Return each line of the items below that contains the string "kern".

»»

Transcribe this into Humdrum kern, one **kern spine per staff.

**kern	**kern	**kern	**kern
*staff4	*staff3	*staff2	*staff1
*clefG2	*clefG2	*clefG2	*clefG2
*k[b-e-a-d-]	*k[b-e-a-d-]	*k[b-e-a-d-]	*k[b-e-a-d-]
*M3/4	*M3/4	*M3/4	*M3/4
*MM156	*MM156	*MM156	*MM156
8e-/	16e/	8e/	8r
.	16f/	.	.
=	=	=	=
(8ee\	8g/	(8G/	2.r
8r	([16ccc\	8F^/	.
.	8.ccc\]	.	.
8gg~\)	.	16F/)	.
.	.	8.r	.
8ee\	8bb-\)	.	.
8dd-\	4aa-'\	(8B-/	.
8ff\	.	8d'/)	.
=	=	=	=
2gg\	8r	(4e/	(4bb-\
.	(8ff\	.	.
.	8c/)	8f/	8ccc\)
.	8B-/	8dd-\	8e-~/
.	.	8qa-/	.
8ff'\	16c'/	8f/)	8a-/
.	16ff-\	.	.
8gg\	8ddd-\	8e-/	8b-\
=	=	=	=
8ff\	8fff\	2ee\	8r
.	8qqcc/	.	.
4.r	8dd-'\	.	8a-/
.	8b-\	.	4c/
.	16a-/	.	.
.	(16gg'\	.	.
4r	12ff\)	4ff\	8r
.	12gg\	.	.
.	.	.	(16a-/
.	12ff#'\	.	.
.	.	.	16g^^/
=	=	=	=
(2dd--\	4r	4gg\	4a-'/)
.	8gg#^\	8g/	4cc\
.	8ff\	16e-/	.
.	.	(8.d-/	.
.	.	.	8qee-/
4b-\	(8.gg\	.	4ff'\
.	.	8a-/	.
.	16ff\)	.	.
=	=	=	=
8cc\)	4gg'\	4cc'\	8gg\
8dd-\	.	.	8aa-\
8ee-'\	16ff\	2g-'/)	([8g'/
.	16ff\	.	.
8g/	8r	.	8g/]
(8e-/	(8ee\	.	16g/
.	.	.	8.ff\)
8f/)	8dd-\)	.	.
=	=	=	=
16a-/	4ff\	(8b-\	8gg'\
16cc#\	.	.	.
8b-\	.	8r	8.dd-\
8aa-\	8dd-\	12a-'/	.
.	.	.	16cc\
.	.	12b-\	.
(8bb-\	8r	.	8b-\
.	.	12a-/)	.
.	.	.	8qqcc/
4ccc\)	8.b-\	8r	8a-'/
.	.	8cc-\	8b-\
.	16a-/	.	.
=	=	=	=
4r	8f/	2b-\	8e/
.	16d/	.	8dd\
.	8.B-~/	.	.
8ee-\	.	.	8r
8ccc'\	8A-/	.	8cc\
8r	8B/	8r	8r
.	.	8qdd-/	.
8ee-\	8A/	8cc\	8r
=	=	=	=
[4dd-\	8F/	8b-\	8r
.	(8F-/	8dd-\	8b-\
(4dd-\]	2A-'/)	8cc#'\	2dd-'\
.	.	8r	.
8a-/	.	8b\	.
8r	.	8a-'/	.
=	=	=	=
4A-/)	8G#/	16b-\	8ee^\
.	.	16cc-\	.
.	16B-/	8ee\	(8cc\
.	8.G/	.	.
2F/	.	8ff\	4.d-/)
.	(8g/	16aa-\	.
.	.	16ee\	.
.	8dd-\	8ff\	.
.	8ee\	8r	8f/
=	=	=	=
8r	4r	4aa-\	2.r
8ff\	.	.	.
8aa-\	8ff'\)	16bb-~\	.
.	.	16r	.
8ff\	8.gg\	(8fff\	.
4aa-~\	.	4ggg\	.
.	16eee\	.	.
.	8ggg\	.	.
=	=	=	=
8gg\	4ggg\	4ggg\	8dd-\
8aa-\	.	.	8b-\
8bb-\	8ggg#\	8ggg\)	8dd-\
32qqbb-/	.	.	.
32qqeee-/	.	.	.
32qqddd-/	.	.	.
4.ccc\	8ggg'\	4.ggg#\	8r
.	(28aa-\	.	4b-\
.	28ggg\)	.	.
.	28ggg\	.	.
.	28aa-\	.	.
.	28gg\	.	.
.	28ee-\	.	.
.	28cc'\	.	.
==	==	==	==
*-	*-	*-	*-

««

### Final result:
Transcribe this into Humdrum kern, one **kern spine per staff.
**kern	**kern	**kern	**kern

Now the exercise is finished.